[Data excerpts]
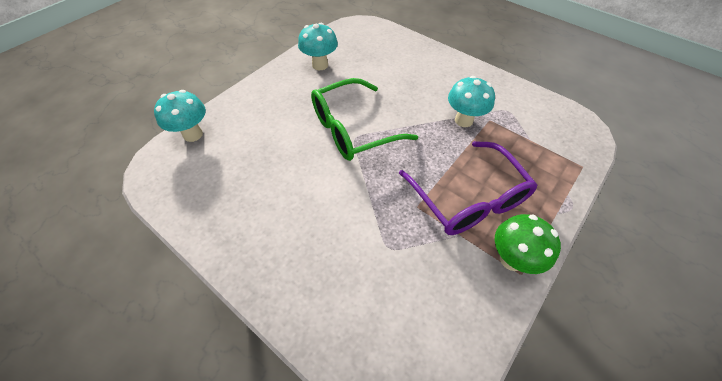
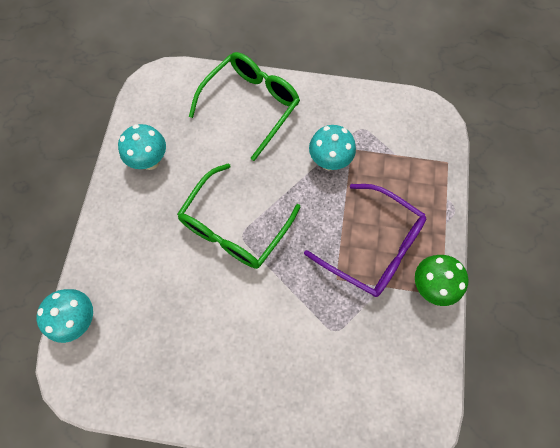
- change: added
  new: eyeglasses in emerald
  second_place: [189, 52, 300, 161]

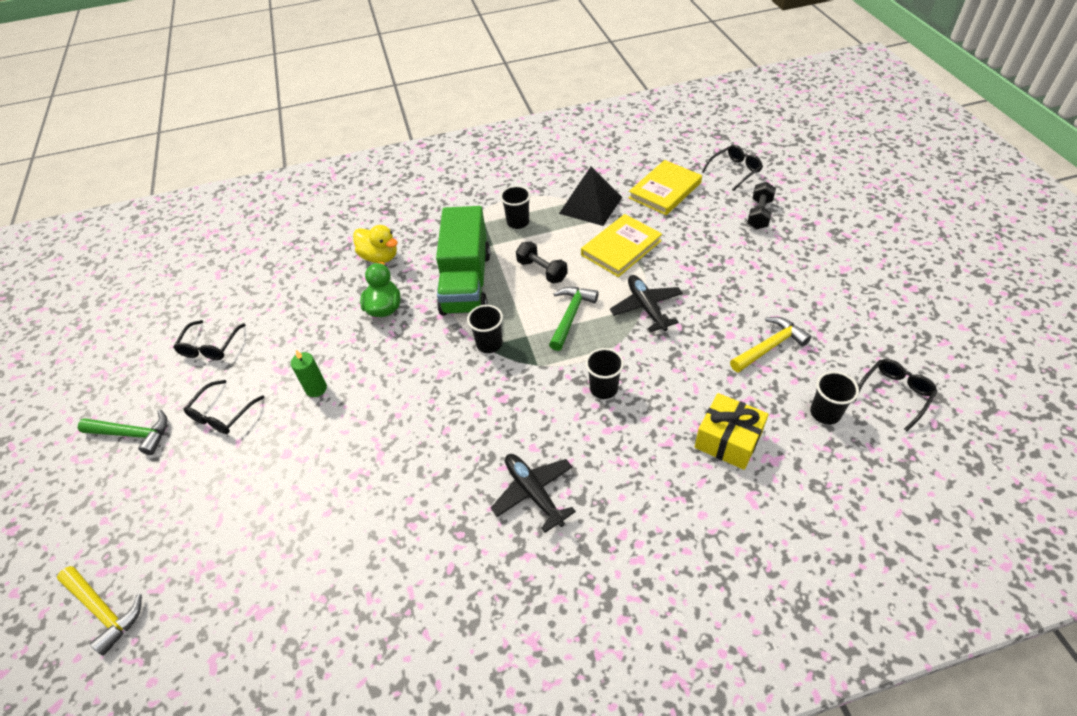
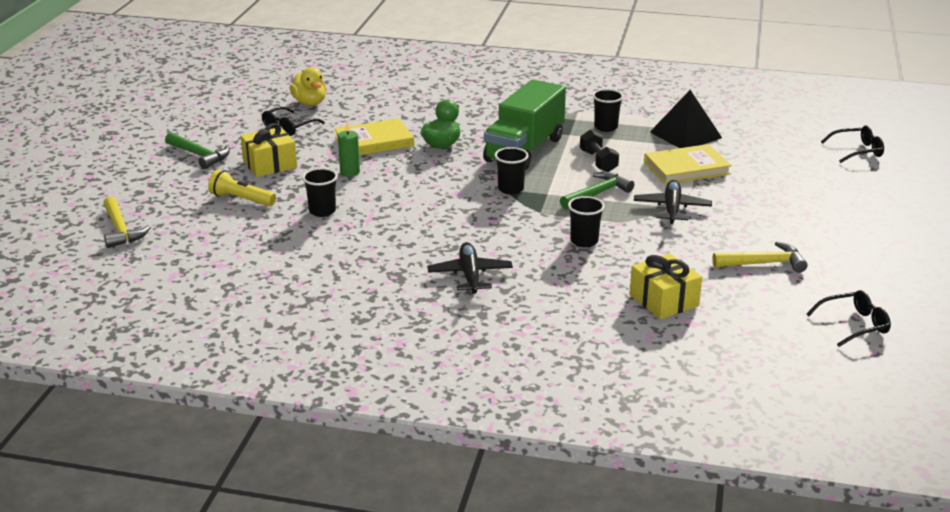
- change: replaced
  old: eyeglasses in ebony
  new: gift in yellow
  first_place: [184, 380, 264, 434]
  second_place: [241, 123, 297, 177]
- change: moved
  old: rubber duck in yellow
  first_place: [353, 225, 398, 263]
  second_place: [290, 67, 326, 106]
- change: moved
  old: book in yellow
  first_place: [629, 160, 702, 215]
  second_place: [334, 118, 414, 155]
- change: removed
  old: dumbbell in ebony
  first_place: [747, 182, 776, 229]
- change: moved
  old: tumbler in ebony
  first_place: [810, 371, 859, 425]
  second_place: [302, 168, 338, 217]
- change: added
  new: pocket torch in yellow
  second_place: [208, 170, 276, 206]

• **The problem**
For every line above that includes the string "eyeglasses", copy the line.

• **Written answer**
  new: eyeglasses in emerald
  old: eyeglasses in ebony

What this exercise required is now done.